Data provided
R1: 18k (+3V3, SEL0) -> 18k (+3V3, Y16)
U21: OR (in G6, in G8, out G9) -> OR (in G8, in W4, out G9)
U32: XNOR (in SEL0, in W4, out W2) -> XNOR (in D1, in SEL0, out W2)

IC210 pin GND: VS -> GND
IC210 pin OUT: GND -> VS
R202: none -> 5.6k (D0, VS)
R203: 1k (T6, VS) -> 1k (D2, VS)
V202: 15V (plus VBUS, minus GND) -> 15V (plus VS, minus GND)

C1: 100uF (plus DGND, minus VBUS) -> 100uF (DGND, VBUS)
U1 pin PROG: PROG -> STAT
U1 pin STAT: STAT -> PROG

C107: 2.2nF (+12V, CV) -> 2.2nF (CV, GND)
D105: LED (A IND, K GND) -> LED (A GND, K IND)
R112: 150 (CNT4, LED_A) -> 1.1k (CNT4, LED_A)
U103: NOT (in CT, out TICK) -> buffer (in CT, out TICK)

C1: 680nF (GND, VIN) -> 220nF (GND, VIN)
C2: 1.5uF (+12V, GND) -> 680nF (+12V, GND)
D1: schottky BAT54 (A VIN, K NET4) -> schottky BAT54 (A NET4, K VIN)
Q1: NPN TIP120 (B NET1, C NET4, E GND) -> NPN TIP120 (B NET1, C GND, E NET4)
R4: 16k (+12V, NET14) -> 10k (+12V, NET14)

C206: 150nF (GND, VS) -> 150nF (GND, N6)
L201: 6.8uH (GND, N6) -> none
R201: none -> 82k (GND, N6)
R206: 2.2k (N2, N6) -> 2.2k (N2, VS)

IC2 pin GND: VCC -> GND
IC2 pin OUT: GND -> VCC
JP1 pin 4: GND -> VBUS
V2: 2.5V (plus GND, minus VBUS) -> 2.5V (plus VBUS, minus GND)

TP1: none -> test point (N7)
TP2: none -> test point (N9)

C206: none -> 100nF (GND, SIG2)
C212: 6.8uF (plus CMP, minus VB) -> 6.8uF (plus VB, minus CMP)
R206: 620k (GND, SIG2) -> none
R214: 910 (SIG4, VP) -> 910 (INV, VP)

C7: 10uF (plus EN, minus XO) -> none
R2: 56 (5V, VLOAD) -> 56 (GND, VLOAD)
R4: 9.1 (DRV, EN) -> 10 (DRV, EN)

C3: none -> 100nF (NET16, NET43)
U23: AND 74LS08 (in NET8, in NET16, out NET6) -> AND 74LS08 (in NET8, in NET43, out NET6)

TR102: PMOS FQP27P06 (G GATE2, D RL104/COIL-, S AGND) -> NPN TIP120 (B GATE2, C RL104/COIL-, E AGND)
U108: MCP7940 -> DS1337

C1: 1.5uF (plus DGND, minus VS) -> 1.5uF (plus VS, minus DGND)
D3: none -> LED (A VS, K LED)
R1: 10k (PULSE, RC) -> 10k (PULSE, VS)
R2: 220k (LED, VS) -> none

Task to complete
All that is needed is how many lines of the listing hold the word "VBUS", stated as one number.

Task output
4